WORK INSTRUCTIONS:
Copy out the lines beginning at the one with "(485, 264) = (480, 407): grey" and ending at the last line of the data, both included; pictures stay out.

[Recorded data]
--------

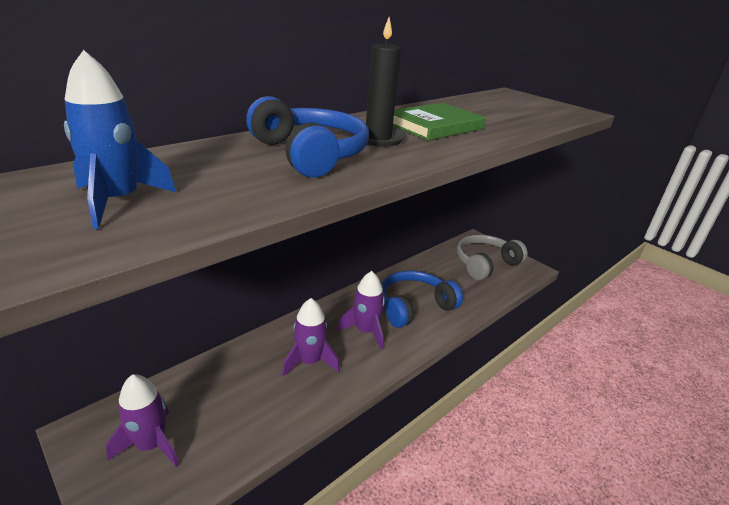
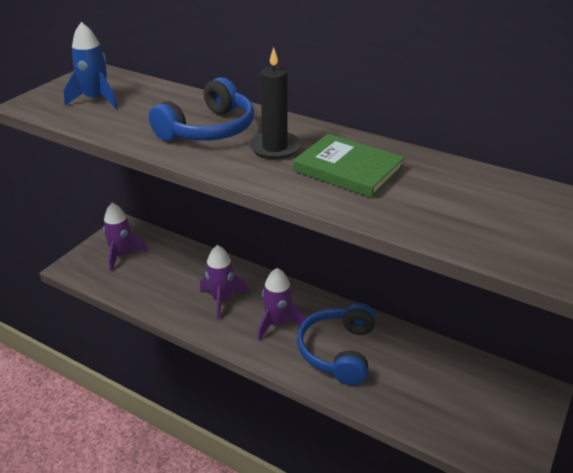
camera: 75 degrees right, 5 degrees up
(414, 306) = (338, 351): blue headphones -> blue headphones turned 120 degrees counterclockwise
(485, 264) = (480, 407): grey headphones -> none

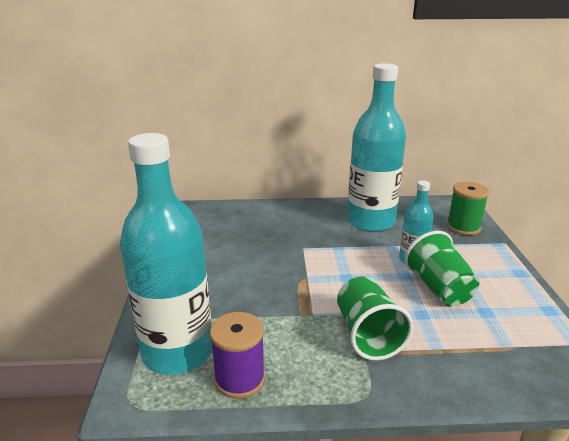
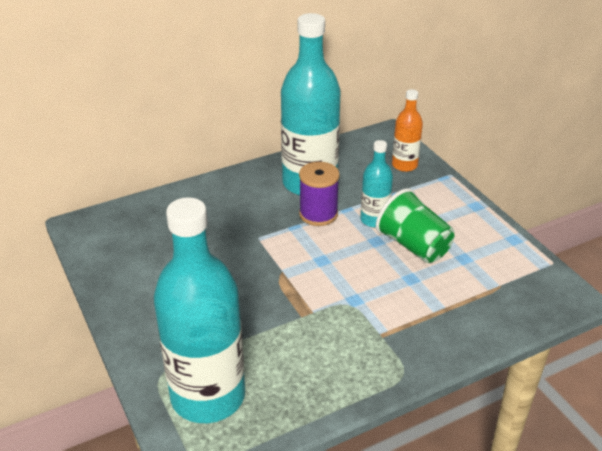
camera: 25 degrees left, 10 degrees up
(239, 379) = (286, 400): purple spool -> purple spool (318, 214)
(368, 335) = (375, 316): green cup -> none
(463, 227) = (404, 165): green spool -> orange bottle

--------

TASK RESPONSE:
(485, 264) = (480, 407): grey headphones -> none

camera: 25 degrees left, 10 degrees up
(239, 379) = (286, 400): purple spool -> purple spool (318, 214)
(368, 335) = (375, 316): green cup -> none
(463, 227) = (404, 165): green spool -> orange bottle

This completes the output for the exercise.